→ **WHAT IS BEING ASKED**
Print the records below word for word, but leave out the pictures.
*** DATA UNDER STUDY Section Begins ***
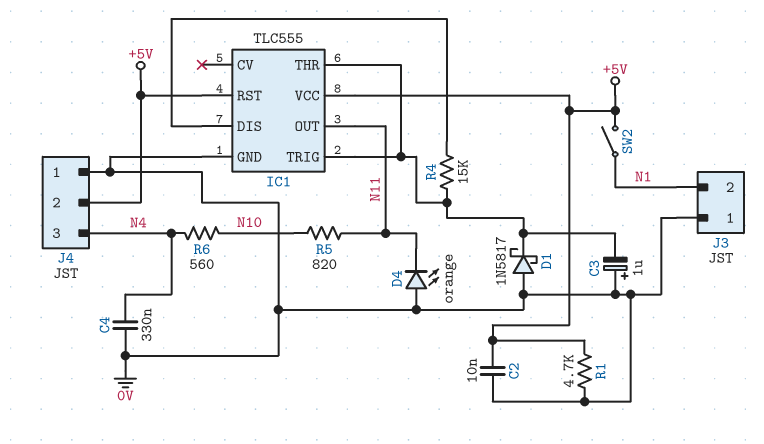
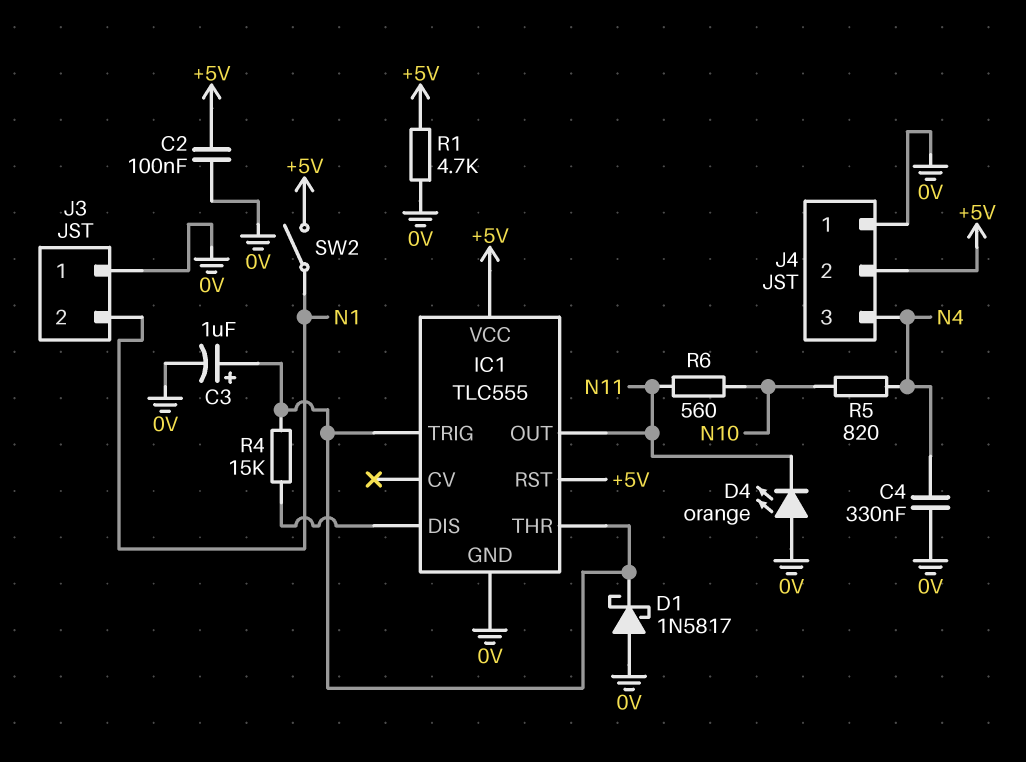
C2: 10nF (+5V, 0V) -> 100nF (+5V, 0V)
C3: 1uF (plus 0V, minus IC1/THR) -> 1uF (plus IC1/THR, minus 0V)
R5: 820 (N10, N11) -> 820 (N4, N10)
R6: 560 (N4, N10) -> 560 (N10, N11)

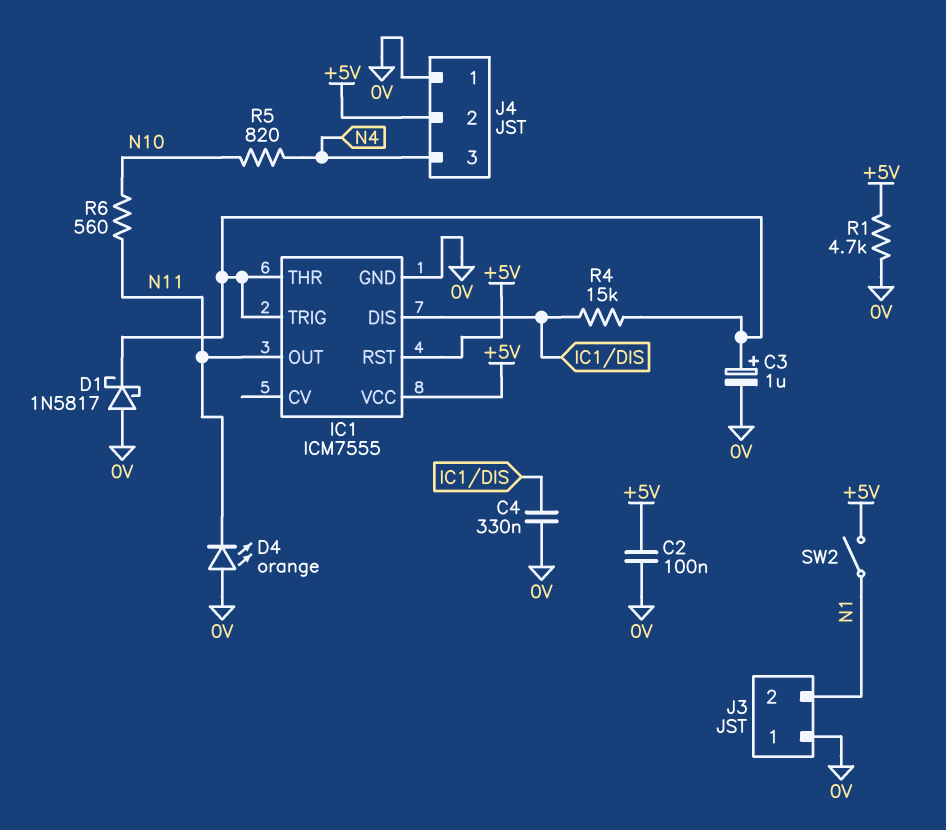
C4: 330nF (0V, N4) -> 330nF (0V, IC1/DIS)
IC1: TLC555 -> ICM7555

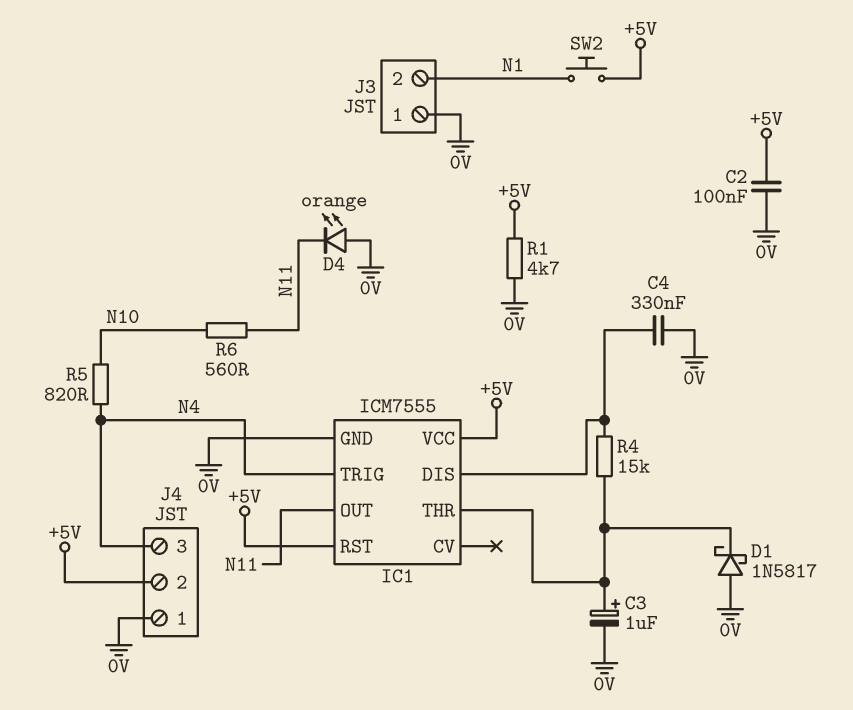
IC1 pin TRIG: IC1/THR -> N4
SW2: switch (+5V, N1) -> button (+5V, N1)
*** DATA UNDER STUDY Section Ends ***
→ **OUTPUT OF THE TASK**
C2: 10nF (+5V, 0V) -> 100nF (+5V, 0V)
C3: 1uF (plus 0V, minus IC1/THR) -> 1uF (plus IC1/THR, minus 0V)
R5: 820 (N10, N11) -> 820 (N4, N10)
R6: 560 (N4, N10) -> 560 (N10, N11)

C4: 330nF (0V, N4) -> 330nF (0V, IC1/DIS)
IC1: TLC555 -> ICM7555

IC1 pin TRIG: IC1/THR -> N4
SW2: switch (+5V, N1) -> button (+5V, N1)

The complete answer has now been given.